Before-and-after change data

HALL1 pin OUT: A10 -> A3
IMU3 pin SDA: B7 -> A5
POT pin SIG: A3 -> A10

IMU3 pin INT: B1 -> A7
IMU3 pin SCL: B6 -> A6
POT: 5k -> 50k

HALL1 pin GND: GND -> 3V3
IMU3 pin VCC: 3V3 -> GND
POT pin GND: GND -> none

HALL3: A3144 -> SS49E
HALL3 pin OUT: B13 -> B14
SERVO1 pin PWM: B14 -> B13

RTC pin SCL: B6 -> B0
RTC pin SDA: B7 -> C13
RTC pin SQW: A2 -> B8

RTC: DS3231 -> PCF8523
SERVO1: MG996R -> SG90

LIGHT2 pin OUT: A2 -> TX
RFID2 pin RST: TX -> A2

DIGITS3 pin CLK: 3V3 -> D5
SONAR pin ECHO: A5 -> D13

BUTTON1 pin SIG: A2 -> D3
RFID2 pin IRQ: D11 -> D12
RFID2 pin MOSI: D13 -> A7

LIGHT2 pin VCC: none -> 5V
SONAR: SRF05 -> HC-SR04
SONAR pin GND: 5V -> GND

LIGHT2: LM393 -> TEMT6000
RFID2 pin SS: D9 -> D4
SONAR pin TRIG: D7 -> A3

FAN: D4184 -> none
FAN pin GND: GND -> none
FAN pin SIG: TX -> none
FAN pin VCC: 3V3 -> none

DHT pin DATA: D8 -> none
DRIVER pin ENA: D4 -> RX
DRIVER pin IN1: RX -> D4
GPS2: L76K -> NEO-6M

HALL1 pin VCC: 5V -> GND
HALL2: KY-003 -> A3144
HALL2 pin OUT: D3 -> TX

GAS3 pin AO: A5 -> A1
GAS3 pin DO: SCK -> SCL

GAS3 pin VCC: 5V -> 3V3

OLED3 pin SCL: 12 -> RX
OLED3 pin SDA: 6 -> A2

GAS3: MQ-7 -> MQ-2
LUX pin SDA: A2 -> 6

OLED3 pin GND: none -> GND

EXERCISE DIRECTIONS: Report the number of lines in the records that hold "SONAR" and write no other words.

OUTPUT FOR THIS EXERCISE: 4